* _WHAT IS REQUIRED_
Can you find the lines of the listing that include "żółty" and copy every one?

* _DATA RECORDS_

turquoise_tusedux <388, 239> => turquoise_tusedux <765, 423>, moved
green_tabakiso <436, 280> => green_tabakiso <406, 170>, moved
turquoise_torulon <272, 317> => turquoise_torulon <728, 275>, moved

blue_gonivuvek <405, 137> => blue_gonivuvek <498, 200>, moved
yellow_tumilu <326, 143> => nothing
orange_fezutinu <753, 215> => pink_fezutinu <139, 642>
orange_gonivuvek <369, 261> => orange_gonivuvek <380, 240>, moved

...

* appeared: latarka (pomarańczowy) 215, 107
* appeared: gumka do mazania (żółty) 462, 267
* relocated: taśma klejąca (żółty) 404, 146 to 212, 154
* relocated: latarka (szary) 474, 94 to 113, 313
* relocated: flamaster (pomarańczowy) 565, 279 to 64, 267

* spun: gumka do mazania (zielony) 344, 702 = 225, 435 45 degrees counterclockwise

* _RESPONSE AREA_
* appeared: gumka do mazania (żółty) 462, 267
* relocated: taśma klejąca (żółty) 404, 146 to 212, 154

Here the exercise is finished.